◆ Records supplied:
---------------

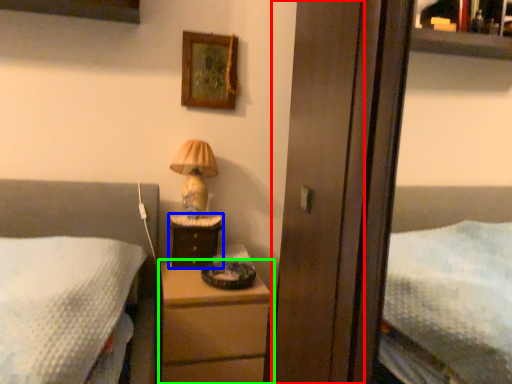
Question: Based on their relative distances, which object is farther from screen door (highlighted by a red box)? Choose from nightstand (highlighted by a blue box) and chest of drawers (highlighted by a green box).

Choices:
 (A) nightstand
 (B) chest of drawers

Answer: (A)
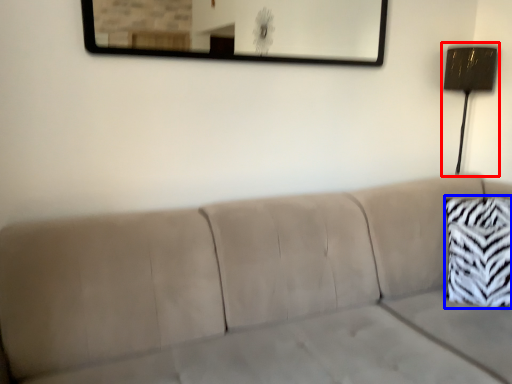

---------------

◆ Goal: Can you edit the records so that every "highlighted by" becomes "marked with", keep everything else the same, and leave the pictures out?

◆ Correct output:
Question: Based on their relative distances, which object is farther from screen door (marked with a red box)? Choose from nightstand (marked with a blue box) and chest of drawers (marked with a green box).

Choices:
 (A) nightstand
 (B) chest of drawers

Answer: (A)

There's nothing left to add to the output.